Every line from the line containing "IC4: ATtiny25 -> ATtiny85" through the final line below is to be repeated exactly; no other line is.

[Entries supplied]

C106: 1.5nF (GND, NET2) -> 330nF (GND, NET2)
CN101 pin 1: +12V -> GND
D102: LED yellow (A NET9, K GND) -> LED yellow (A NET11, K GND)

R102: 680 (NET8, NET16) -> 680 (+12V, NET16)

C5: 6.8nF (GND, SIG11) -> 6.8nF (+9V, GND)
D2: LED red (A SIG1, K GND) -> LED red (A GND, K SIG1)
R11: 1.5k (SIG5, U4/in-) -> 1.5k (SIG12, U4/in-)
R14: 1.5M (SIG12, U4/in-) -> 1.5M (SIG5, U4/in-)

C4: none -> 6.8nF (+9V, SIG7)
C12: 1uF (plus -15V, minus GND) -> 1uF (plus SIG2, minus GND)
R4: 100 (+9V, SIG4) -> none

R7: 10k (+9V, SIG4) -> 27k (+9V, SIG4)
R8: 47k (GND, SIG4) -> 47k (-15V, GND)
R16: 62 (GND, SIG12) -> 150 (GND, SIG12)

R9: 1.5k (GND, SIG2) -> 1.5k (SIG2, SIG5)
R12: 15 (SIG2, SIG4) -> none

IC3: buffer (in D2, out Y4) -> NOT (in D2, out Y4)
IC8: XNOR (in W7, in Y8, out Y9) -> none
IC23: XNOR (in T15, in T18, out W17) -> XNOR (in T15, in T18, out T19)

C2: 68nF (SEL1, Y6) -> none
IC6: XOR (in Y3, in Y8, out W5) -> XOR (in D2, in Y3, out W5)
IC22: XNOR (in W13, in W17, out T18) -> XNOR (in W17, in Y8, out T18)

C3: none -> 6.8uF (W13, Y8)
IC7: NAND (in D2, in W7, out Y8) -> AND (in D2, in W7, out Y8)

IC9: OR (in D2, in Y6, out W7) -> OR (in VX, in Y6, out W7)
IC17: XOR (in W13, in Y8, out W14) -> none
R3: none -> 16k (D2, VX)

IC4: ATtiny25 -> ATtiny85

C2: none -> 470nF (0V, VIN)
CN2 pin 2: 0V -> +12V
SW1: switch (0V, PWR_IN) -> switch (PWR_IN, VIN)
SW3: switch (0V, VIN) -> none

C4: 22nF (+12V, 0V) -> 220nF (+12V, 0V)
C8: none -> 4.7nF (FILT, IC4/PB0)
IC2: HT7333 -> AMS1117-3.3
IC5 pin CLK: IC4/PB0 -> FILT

[/Entries supplied]

▸ Exercise solution
IC4: ATtiny25 -> ATtiny85

C2: none -> 470nF (0V, VIN)
CN2 pin 2: 0V -> +12V
SW1: switch (0V, PWR_IN) -> switch (PWR_IN, VIN)
SW3: switch (0V, VIN) -> none

C4: 22nF (+12V, 0V) -> 220nF (+12V, 0V)
C8: none -> 4.7nF (FILT, IC4/PB0)
IC2: HT7333 -> AMS1117-3.3
IC5 pin CLK: IC4/PB0 -> FILT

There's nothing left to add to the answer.